Beginning with the line below that contains "U103: TP4054 -> MCP73831" and ending with the line that contains "C104: 22nF (DGND, VA) -> 4.7uF (DGND, VA)", retype every line exactly. Pictures are not copied.

<<<<

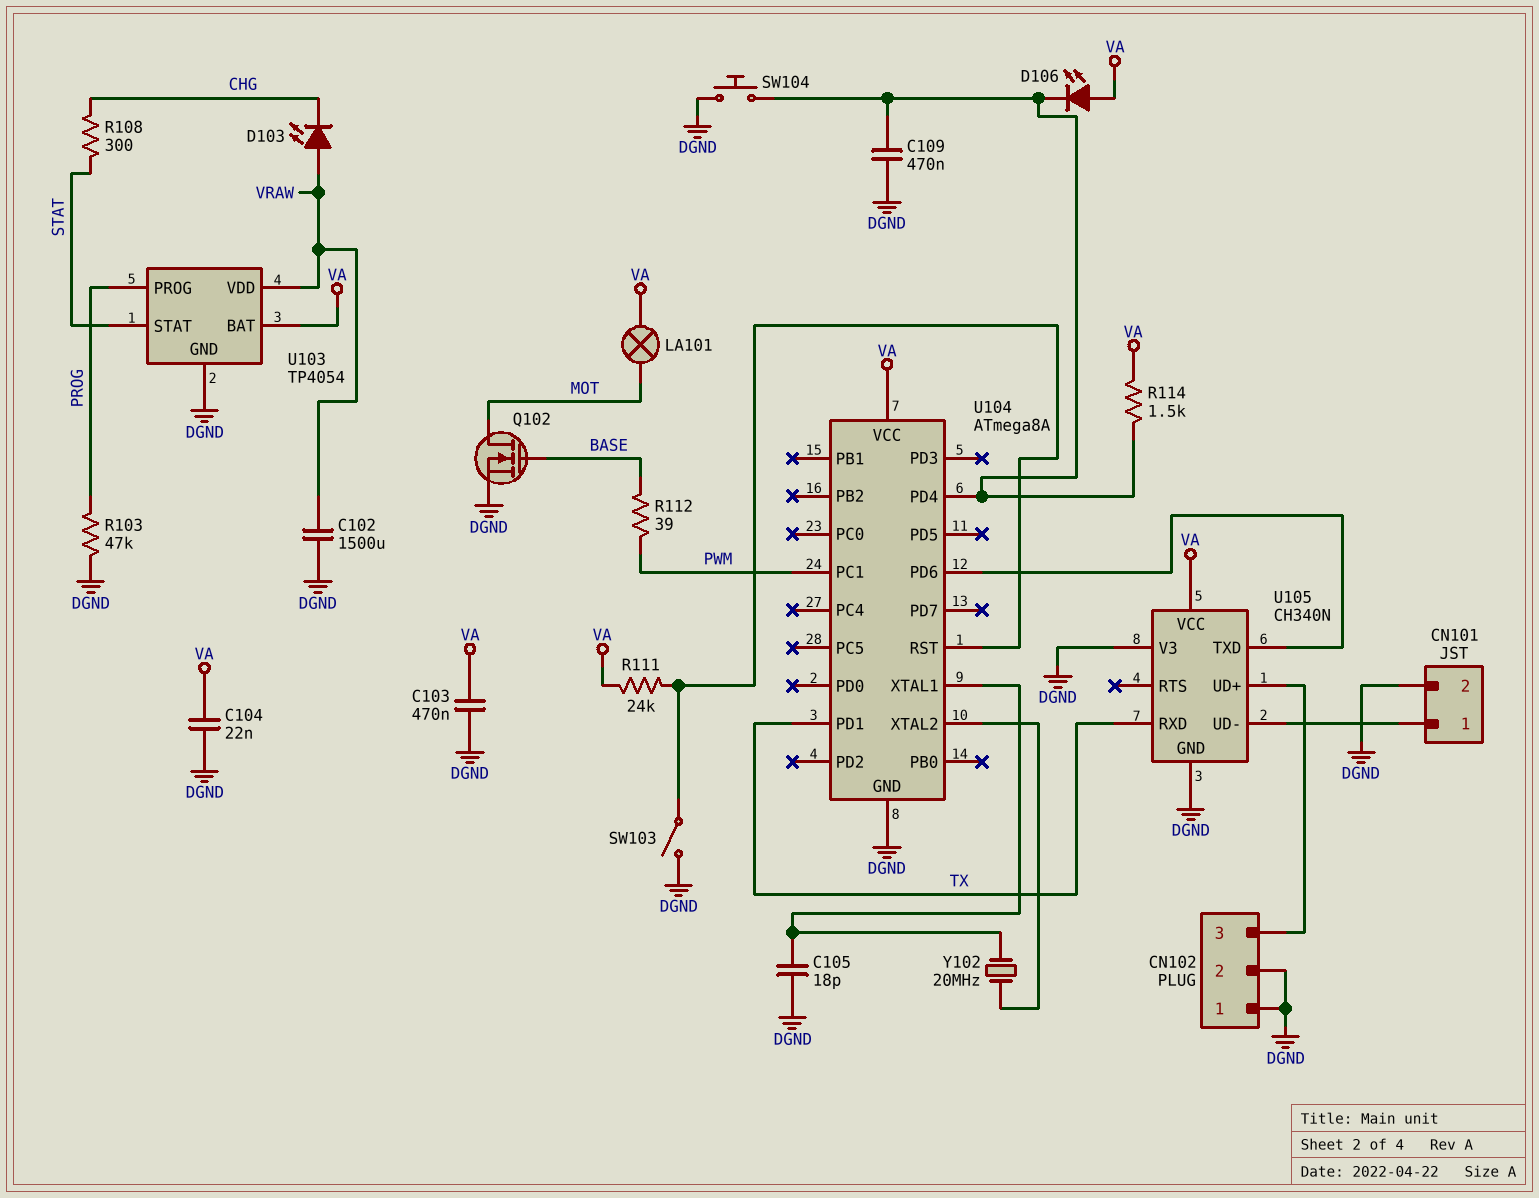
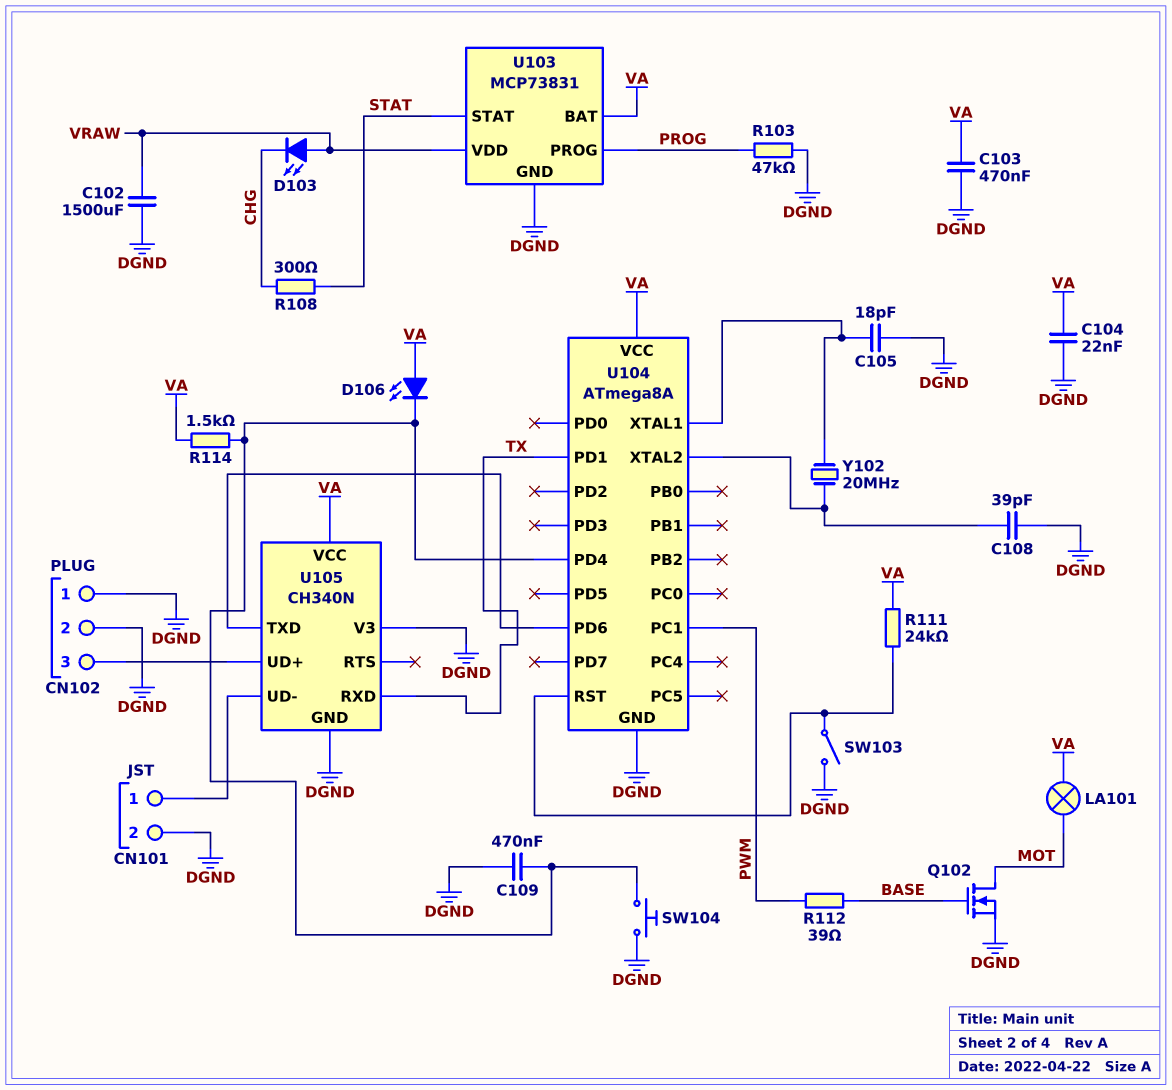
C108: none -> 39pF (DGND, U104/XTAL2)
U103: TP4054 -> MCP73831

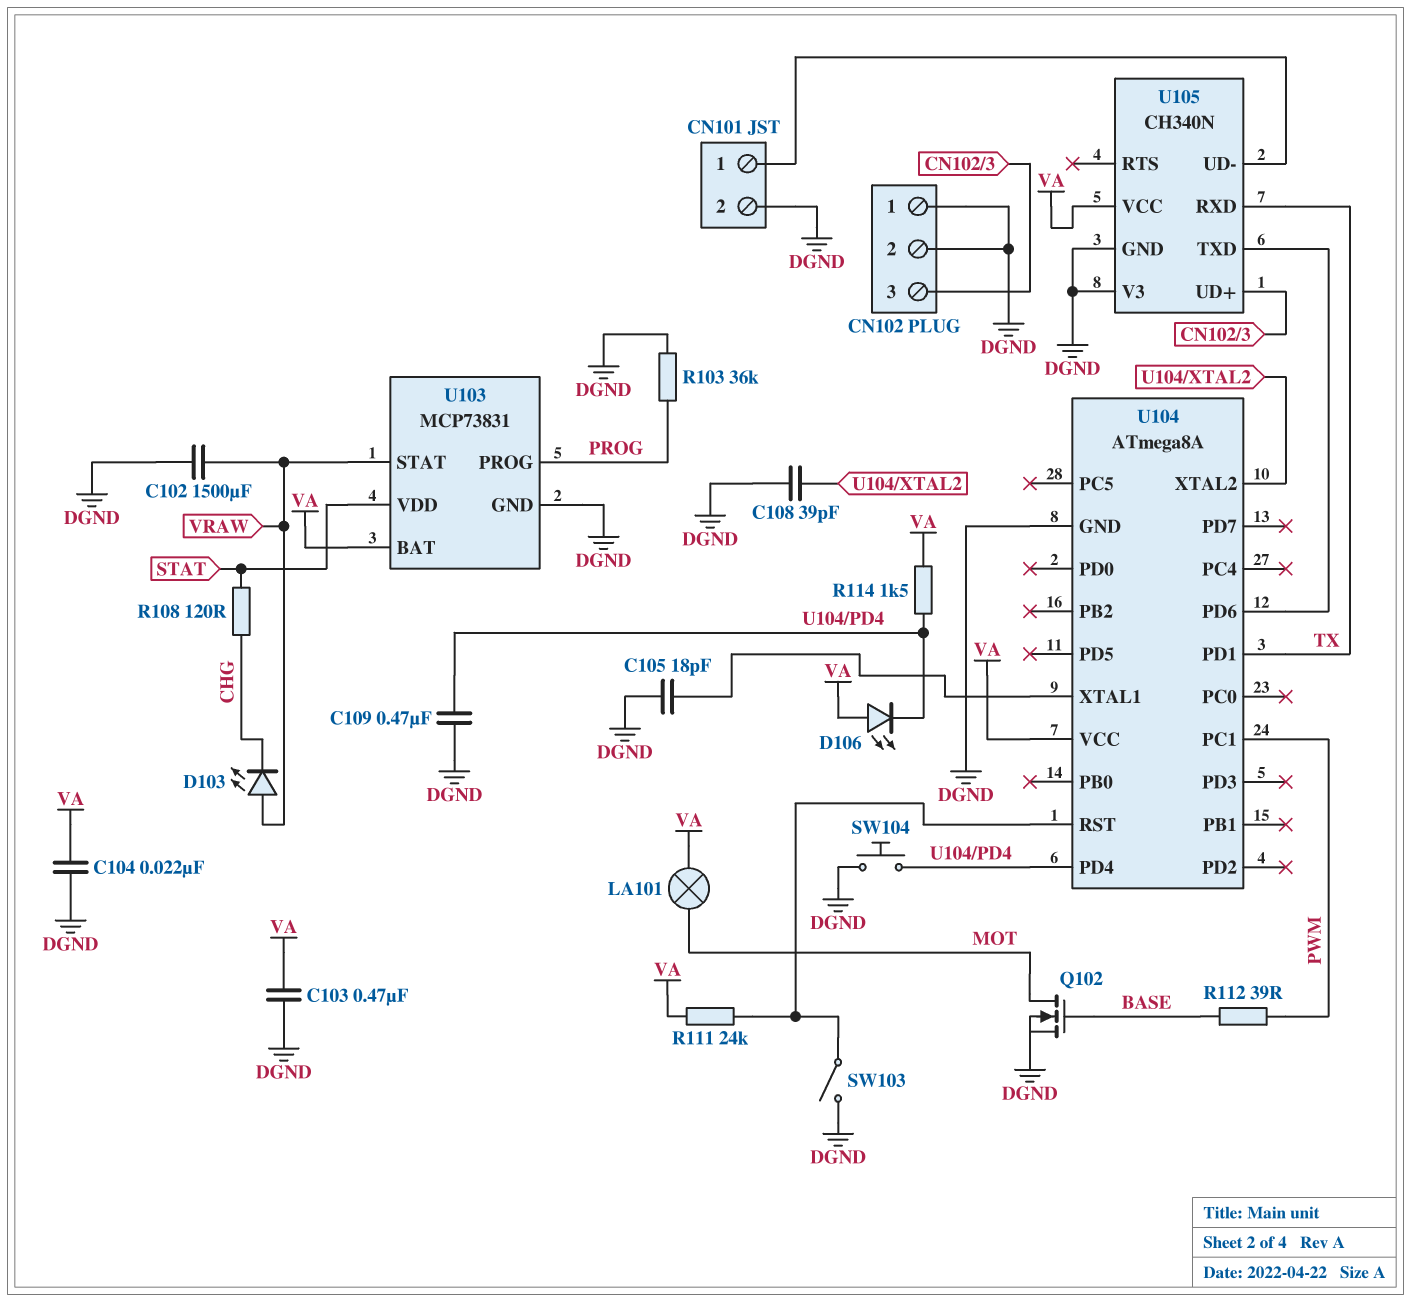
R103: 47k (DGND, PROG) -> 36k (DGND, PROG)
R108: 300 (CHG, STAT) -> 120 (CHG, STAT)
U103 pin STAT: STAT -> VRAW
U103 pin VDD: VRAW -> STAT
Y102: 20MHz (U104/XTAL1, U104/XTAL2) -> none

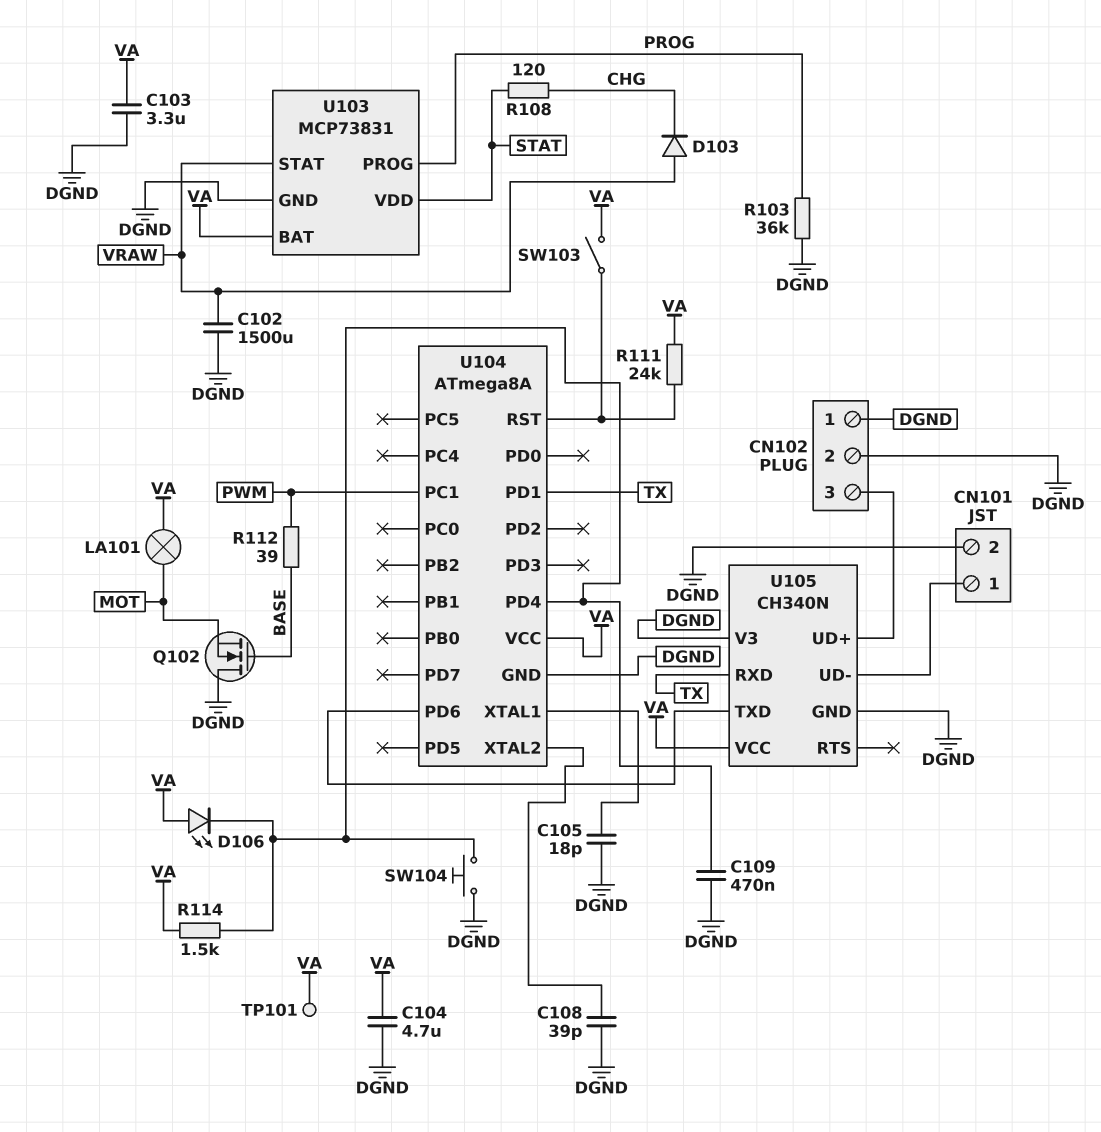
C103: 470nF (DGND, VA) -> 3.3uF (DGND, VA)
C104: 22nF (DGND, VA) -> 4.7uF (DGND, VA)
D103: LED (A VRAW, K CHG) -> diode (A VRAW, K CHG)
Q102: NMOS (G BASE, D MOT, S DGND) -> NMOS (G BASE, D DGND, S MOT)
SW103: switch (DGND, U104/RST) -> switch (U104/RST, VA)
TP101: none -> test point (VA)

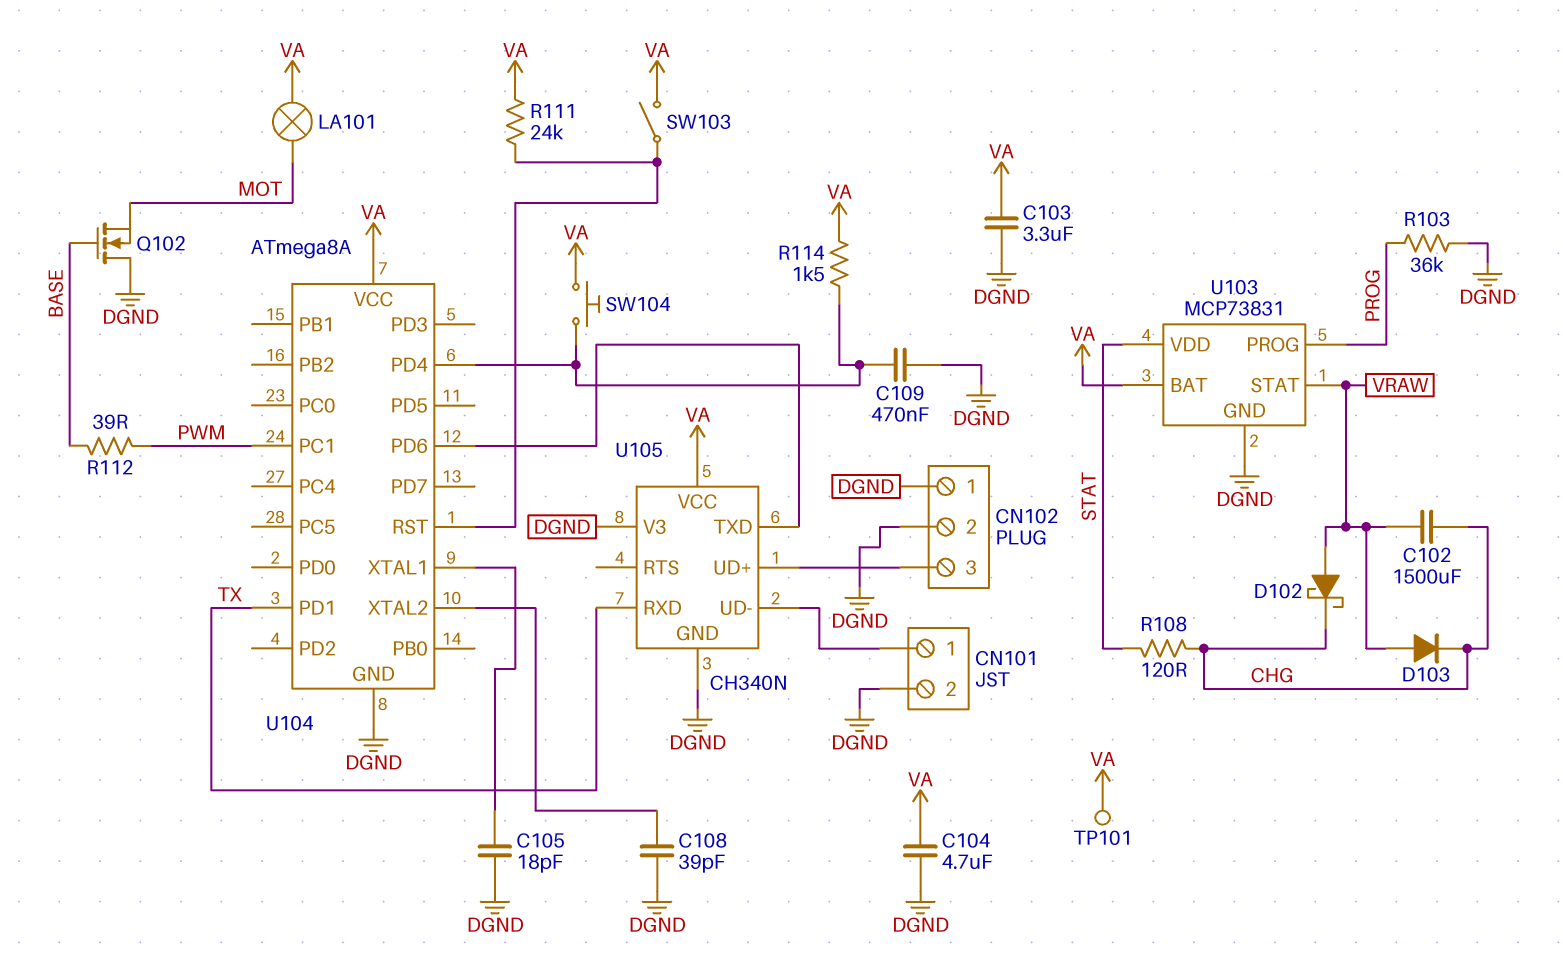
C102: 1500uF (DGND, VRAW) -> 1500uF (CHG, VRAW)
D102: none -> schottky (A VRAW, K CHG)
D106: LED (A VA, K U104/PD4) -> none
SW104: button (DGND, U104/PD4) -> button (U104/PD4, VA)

>>>>

§ **Output for this exercise**:
U103: TP4054 -> MCP73831

R103: 47k (DGND, PROG) -> 36k (DGND, PROG)
R108: 300 (CHG, STAT) -> 120 (CHG, STAT)
U103 pin STAT: STAT -> VRAW
U103 pin VDD: VRAW -> STAT
Y102: 20MHz (U104/XTAL1, U104/XTAL2) -> none

C103: 470nF (DGND, VA) -> 3.3uF (DGND, VA)
C104: 22nF (DGND, VA) -> 4.7uF (DGND, VA)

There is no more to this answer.